***** DATA SUPPLIED

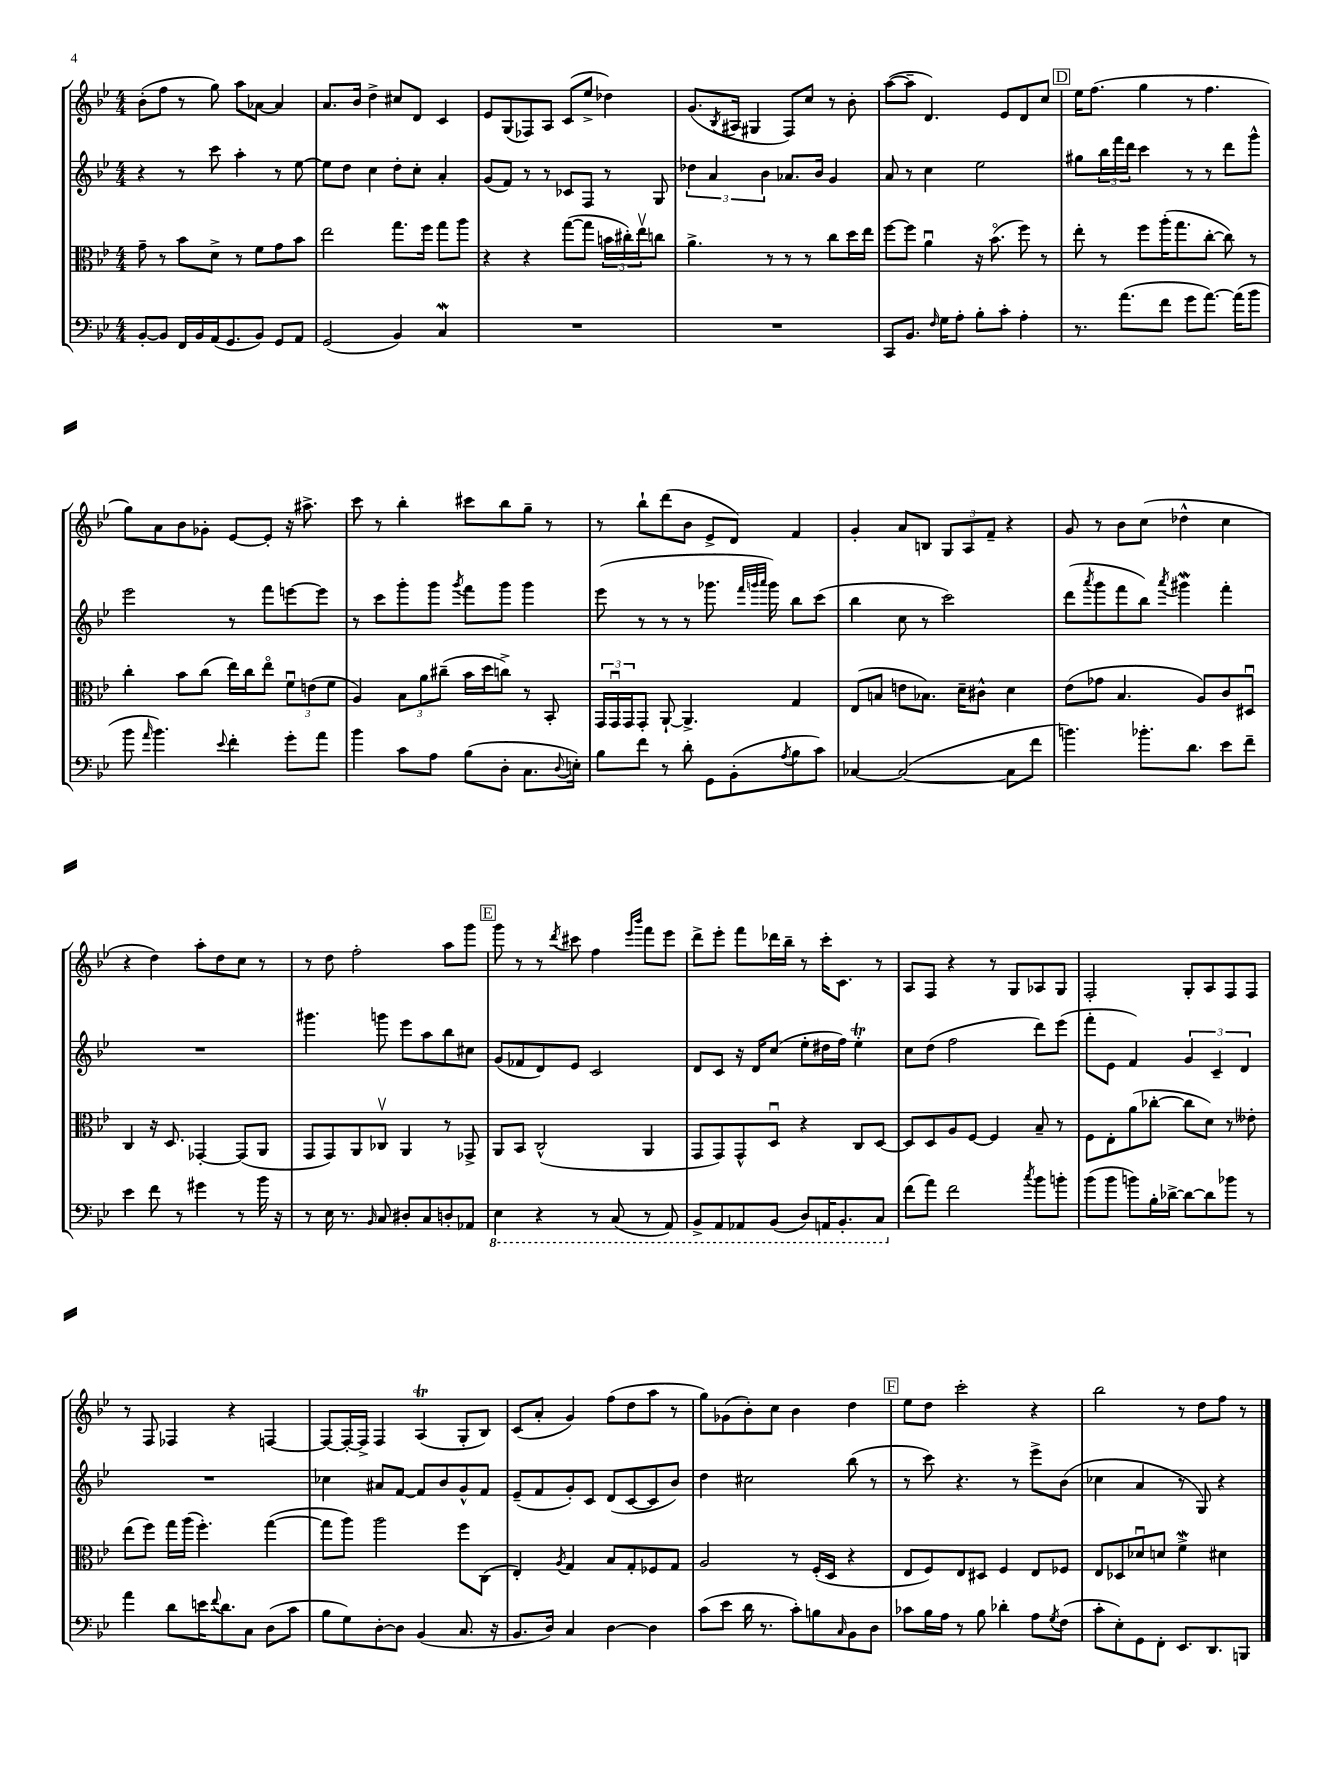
<<
\new StaffGroup <<
\new Staff = "s0" {
    \clef treble \key bes \major \numericTimeSignature \time 4/4
    bes'8-.( f''8 r8 g''8) a''8 aes'8~ aes'4 |
    a'8. bes'16 d''4-> cis''8 d'8 c'4 |
    ees'8 g8( fes8) a8 c'8( ees''8-> des''4) |
    g'8.( \acciaccatura { bes8 } ais16 gis4 f8) c''8 r8 bes'8-. |
    a''8~( a''8-- d'4.) ees'8 d'8 c''8 |
    \mark \markup { \box "D" } ees''16 f''8.( g''4 r8 f''4. |
    g''8) a'8 bes'8 ges'8-. ees'8~ ees'8-. r16 ais''8.-> |
    c'''8 r8 bes''4-. cis'''8 bes''8 g''8-- r8 |
    r8 bes''8-! d'''8( bes'8 ees'8-> d'8) f'4 |
    g'4-. a'8 b8 \tuplet 3/2 { g8 a8 f'8-- } r4 |
    g'8 r8 bes'8 c''8( des''4-^ c''4 |
    r4 d''4) a''8-. d''8 c''8 r8 |
    r8 d''8 f''2-. a''8 g'''8 |
    \mark \markup { \box "E" } g'''8 r8 r8 \acciaccatura { d'''8 } cis'''8 f''4 \grace { ees'''16 bes'''16 } f'''8 ees'''8 |
    d'''8-> ees'''8-. f'''8 des'''16 bes''16-- r8 c'''16-. c'8. r8 |
    a8 f8 r4 r8 g8 aes8 g8 |
    f2-. g8-. a8 f8 f8 |
    r8 f8 fes4 r4 f4~ |
    f8~ f16~-. f16-> f4 a4\trill( g8-. bes8) |
    c'8( a'8-. g'4) f''8( d''8 a''8 r8 |
    g''8) ges'8( bes'8-.) c''8 bes'4 d''4 |
    \mark \markup { \box "F" } ees''8 d''8 c'''2-. r4 |
    bes''2 r8 d''8 f''8 r8 \bar "|." |
}
\new Staff = "s1" {
    \clef treble \key bes \major \numericTimeSignature \time 4/4
    r4 r8 c'''8 a''4-. r8 ees''8~ |
    ees''8 d''8 c''4 d''8-. c''8-. a'4-. |
    g'8( f'8) r8 r8 ces'8 f8 r8 g8 |
    \tuplet 3/2 { des''4 a'4 bes'4 } aes'8. bes'16 g'4 |
    a'8 r8 c''4 ees''2 |
    \mark \markup { \box "D" } gis''8 \tuplet 3/2 { bes''16 f'''16 d'''16 } c'''4 r8 r8 d'''8 g'''8-^ |
    ees'''2 r8 f'''8 e'''8~ e'''8 |
    r8 c'''8 g'''8-. g'''8 \acciaccatura { g'''8 } f'''8 g'''8 g'''4 |
    ees'''8( r8 r8 r8 ges'''8. \grace { f'''32 g'''32 a'''32 } g'''16) bes''8 c'''8( |
    bes''4 c''8 r8 c'''2) |
    d'''8( \acciaccatura { a'''8 } g'''8 f'''8 bes''8) \acciaccatura { a'''8 } gis'''4\mordent f'''4-. |
    R1 |
    gis'''4. g'''8 ees'''8 a''8 bes''8 cis''8 |
    \mark \markup { \box "E" } g'8( fes'8 d'8) ees'8 c'2 |
    d'8 c'8 r16 d'16 c''8( ees''8-. dis''16 f''16) ees''4-.\trill |
    c''8 d''8( f''2 d'''8) ees'''8( |
    f'''8-. ees'8 f'4) \tuplet 3/2 { g'4 c'4-- d'4 } |
    R1 |
    ces''4 ais'8 f'8~ f'8 bes'8 g'8-^ f'8 |
    ees'8--( f'8 g'8-.) c'8 d'8( c'8~ c'8 bes'8) |
    d''4 cis''2 bes''8( r8 |
    \mark \markup { \box "F" } r8 c'''8) r4. r8 ees'''8-> bes'8( |
    ces''4 a'4 r8 g8) r4 \bar "|." |
}
\new Staff = "s2" {
    \clef alto \key bes \major \numericTimeSignature \time 4/4
    g'8-- r8 bes'8 d'8-> r8 f'8 g'8 bes'8 |
    ees''2 g''8. f''16 g''8 a''8 |
    r4 r4 g''8~( g''8 \tuplet 3/2 { b'16 cis''16-.) ees''16\upbow } c''8 |
    a'4.-> r8 r8 r8 c''8 d''16 ees''16 |
    f''8~ f''8 a'4\downbow r16 bes'8.\flageolet( f''8) r8 |
    \mark \markup { \box "D" } ees''8-. r8 f''8 a''16-.( g''8. c''8~-. c''8) r8 |
    c''4-. bes'8 c''8( ees''16) c''16 ees''8\flageolet \tuplet 3/2 { f'8\downbow e'8( f'8 } |
    a4) \tuplet 3/2 { bes8 a'8 cis''8--( } bes'16 d''16 c''8->) r8 bes,8-. |
    \tuplet 3/2 { g,16 g,16\downbow g,16 } g,8-. a,8~-! a,4.-> g4 |
    ees8( b8 e'8 bes8.) d'16-- cis'8-^ d'4 |
    ees'8( ges'8 bes4. a8) c'8 dis8\downbow |
    c4 r16 d8. ges,4~-. ges,8( a,8 |
    g,8 g,8) a,8 ces8\upbow a,4 r8 ges,8-> |
    \mark \markup { \box "E" } a,8 bes,8 c2-^( a,4 |
    g,8 g,8) g,8-^ d8\downbow r4 c8 d8~ |
    d8 d8 a8 f8~ f4 bes8-- r8 |
    f8 ees8-. a'8( ces''8~-. ces''8 d'8) r8 eeses'8-. |
    ees''8( f''8) g''16 a''16( f''4.-.) g''4~( |
    g''8 a''8) a''2 f''8 c8( |
    ees4-.) \acciaccatura { a8 } g4 bes8 g8-. fes8 g8 |
    a2 r8 f16-.( d16 r4 |
    \mark \markup { \box "F" } ees8 f8) ees8 dis8 f4 ees8 fes8 |
    ees8 des8 des'8\downbow d'8 f'4->\mordent dis'4 \bar "|." |
}
\new Staff = "s3" {
    \clef bass \key bes \major \numericTimeSignature \time 4/4
    bes,8~-. bes,8 f,16 bes,16 a,16( g,8. bes,8) g,8 a,8 |
    g,2( bes,4) c4\mordent |
    R1 |
    R1 |
    c,8 bes,8. \grace { f16 } g16 a8-. bes8-. c'8-. a4-. |
    \mark \markup { \box "D" } r8. a'8.( f'8 g'8 a'8.~) a'16( bes'8 |
    bes'8 \grace { a'16 } bes'4.) \appoggiatura { ees'8 } f'4-. g'8-. a'8 |
    bes'4 c'8 a8 bes8( d8-. c8. \appoggiatura { d8 } e16-.) |
    bes8 f'8 r8 d'8-. g,8 bes,8-.( \acciaccatura { a8 } bes8 c'8) |
    ces4~ ces2~( ces8 f'8 |
    b'4.) bes'8.-. d'8. ees'8 f'8-- |
    ees'4 f'8 r8 gis'4 r8 bes'16 r16 |
    r8 ees16 r8. \grace { bes,16 } c8 dis8-. c8 d8-. aes,8 |
    \mark \markup { \box "E" } \ottava #-1 ees,4 r4 r8 c,8( r8 a,,8) |
    bes,,8-> a,,8 aes,,8 bes,,8( d,8) a,,16 bes,,8.-. c,8 \ottava #0 |
    f'8( a'8) f'2 \acciaccatura { c''8 } bes'8 b'8-. |
    bes'8( bes'8 b'8) bes16-. des'16~-> des'8~ des'8 bes'8 r8 |
    a'4 d'8 e'16 \appoggiatura { f'8 } d'8. c8 d8( c'8 |
    bes8 g8) d8~-. d8 bes,4( c8. r16 |
    bes,8. d16) c4 d4~ d4 |
    c'8( ees'8 d'16 r8. c'8-.) b8 \grace { c16 } bes,8 d8 |
    \mark \markup { \box "F" } ces'8 bes16 a16 r8 bes8 des'4-. a8 \acciaccatura { g8 } f8( |
    c'8-. ees8-.) g,8 f,8-. ees,8. d,8. b,,8 \bar "|." |
}
>>
>>
\layout { \context { \Score \remove "Bar_number_engraver" } }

**********

(DIRECTION)
Copy the rows from their first line through the line containing "a'8 r8 c''4 ees''2 |", including that line, and omit the pictures.

(SOLUTION TO THE PROBLEM)
<<
\new StaffGroup <<
\new Staff = "s0" {
    \clef treble \key bes \major \numericTimeSignature \time 4/4
    bes'8-.( f''8 r8 g''8) a''8 aes'8~ aes'4 |
    a'8. bes'16 d''4-> cis''8 d'8 c'4 |
    ees'8 g8( fes8) a8 c'8( ees''8-> des''4) |
    g'8.( \acciaccatura { bes8 } ais16 gis4 f8) c''8 r8 bes'8-. |
    a''8~( a''8-- d'4.) ees'8 d'8 c''8 |
    \mark \markup { \box "D" } ees''16 f''8.( g''4 r8 f''4. |
    g''8) a'8 bes'8 ges'8-. ees'8~ ees'8-. r16 ais''8.-> |
    c'''8 r8 bes''4-. cis'''8 bes''8 g''8-- r8 |
    r8 bes''8-! d'''8( bes'8 ees'8-> d'8) f'4 |
    g'4-. a'8 b8 \tuplet 3/2 { g8 a8 f'8-- } r4 |
    g'8 r8 bes'8 c''8( des''4-^ c''4 |
    r4 d''4) a''8-. d''8 c''8 r8 |
    r8 d''8 f''2-. a''8 g'''8 |
    \mark \markup { \box "E" } g'''8 r8 r8 \acciaccatura { d'''8 } cis'''8 f''4 \grace { ees'''16 bes'''16 } f'''8 ees'''8 |
    d'''8-> ees'''8-. f'''8 des'''16 bes''16-- r8 c'''16-. c'8. r8 |
    a8 f8 r4 r8 g8 aes8 g8 |
    f2-. g8-. a8 f8 f8 |
    r8 f8 fes4 r4 f4~ |
    f8~ f16~-. f16-> f4 a4\trill( g8-. bes8) |
    c'8( a'8-. g'4) f''8( d''8 a''8 r8 |
    g''8) ges'8( bes'8-.) c''8 bes'4 d''4 |
    \mark \markup { \box "F" } ees''8 d''8 c'''2-. r4 |
    bes''2 r8 d''8 f''8 r8 \bar "|." |
}
\new Staff = "s1" {
    \clef treble \key bes \major \numericTimeSignature \time 4/4
    r4 r8 c'''8 a''4-. r8 ees''8~ |
    ees''8 d''8 c''4 d''8-. c''8-. a'4-. |
    g'8( f'8) r8 r8 ces'8 f8 r8 g8 |
    \tuplet 3/2 { des''4 a'4 bes'4 } aes'8. bes'16 g'4 |
    a'8 r8 c''4 ees''2 |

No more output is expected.